[begin Task inputs]

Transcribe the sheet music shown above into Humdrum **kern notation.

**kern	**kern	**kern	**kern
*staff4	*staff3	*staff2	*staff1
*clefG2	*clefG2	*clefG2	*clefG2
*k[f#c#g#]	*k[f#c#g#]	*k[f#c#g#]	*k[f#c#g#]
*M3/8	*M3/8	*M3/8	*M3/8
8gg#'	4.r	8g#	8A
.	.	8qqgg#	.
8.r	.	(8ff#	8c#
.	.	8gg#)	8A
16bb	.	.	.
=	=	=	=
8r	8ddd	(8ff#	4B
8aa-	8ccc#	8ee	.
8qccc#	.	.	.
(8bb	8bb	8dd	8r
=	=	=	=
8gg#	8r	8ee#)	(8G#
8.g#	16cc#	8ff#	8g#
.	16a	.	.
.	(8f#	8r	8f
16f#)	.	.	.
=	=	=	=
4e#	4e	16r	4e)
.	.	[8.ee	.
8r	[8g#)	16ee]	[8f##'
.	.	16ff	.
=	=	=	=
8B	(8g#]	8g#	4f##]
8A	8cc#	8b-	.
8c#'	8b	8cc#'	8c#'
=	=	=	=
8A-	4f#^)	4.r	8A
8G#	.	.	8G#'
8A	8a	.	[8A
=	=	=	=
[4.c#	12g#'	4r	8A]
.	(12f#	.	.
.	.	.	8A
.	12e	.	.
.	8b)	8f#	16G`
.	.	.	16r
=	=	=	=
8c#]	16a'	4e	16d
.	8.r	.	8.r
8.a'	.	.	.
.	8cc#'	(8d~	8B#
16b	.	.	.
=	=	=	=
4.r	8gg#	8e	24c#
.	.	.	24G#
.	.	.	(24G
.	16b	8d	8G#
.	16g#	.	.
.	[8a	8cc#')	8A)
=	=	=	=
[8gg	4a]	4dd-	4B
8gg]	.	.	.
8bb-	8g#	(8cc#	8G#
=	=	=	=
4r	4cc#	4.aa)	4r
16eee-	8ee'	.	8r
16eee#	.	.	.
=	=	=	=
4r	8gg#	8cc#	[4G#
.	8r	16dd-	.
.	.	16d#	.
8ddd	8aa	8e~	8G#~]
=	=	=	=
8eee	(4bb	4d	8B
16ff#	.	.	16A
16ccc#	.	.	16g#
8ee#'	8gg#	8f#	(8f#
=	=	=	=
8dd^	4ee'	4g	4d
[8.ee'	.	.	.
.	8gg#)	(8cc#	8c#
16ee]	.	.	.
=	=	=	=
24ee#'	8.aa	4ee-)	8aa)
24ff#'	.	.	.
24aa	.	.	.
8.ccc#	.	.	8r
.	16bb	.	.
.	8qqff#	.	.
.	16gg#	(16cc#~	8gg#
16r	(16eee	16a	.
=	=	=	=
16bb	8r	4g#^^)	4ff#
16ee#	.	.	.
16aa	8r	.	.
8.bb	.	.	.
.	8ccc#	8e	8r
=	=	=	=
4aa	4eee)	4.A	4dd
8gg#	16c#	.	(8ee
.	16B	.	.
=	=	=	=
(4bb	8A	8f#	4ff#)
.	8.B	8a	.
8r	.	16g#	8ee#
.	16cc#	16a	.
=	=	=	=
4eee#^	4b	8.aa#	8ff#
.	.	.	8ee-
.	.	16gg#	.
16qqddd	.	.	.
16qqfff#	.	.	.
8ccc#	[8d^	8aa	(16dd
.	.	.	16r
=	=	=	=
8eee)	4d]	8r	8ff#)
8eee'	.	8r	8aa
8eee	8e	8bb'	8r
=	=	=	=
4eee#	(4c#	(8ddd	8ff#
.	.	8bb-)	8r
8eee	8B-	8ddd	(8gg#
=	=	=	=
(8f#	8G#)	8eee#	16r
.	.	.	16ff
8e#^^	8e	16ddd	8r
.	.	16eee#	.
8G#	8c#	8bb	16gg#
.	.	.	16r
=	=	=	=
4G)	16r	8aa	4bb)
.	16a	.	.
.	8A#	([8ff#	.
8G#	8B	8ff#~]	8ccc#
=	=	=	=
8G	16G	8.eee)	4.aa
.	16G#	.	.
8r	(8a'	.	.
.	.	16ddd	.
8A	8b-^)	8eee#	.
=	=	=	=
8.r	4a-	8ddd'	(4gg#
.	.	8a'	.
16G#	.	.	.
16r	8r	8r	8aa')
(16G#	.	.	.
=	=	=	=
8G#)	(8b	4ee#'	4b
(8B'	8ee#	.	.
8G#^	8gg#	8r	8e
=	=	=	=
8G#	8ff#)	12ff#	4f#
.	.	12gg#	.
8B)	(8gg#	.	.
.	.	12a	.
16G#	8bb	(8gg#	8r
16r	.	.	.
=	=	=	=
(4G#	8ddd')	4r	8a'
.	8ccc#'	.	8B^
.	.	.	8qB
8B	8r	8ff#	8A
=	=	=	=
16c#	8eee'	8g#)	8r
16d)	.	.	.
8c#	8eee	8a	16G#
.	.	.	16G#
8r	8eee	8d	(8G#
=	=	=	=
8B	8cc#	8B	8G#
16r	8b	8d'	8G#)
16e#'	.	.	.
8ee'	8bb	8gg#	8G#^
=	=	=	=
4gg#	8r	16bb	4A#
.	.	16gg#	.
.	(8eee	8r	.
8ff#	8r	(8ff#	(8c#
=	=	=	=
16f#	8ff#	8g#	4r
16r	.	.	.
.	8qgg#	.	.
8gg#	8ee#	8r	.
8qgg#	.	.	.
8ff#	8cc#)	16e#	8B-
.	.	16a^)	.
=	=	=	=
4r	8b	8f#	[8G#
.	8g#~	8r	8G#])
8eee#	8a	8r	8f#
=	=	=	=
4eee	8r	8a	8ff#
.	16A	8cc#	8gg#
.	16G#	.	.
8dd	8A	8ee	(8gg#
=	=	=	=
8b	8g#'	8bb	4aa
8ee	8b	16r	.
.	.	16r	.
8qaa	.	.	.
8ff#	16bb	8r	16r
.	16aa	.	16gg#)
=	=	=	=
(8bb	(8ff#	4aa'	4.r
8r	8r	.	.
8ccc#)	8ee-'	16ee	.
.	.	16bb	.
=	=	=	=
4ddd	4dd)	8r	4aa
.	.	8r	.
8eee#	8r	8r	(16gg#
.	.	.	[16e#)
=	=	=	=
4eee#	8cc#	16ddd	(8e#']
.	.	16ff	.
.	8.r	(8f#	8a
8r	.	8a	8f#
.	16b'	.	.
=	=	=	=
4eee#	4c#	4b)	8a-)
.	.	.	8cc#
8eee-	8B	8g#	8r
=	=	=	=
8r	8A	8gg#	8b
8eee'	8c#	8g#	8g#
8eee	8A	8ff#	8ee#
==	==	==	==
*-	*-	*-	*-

[end Task inputs]

→ What is being asked
Please list each line in the records above that contains the string "kern". Letter case must match.

→ The answer
Transcribe the sheet music shown above into Humdrum **kern notation.
**kern	**kern	**kern	**kern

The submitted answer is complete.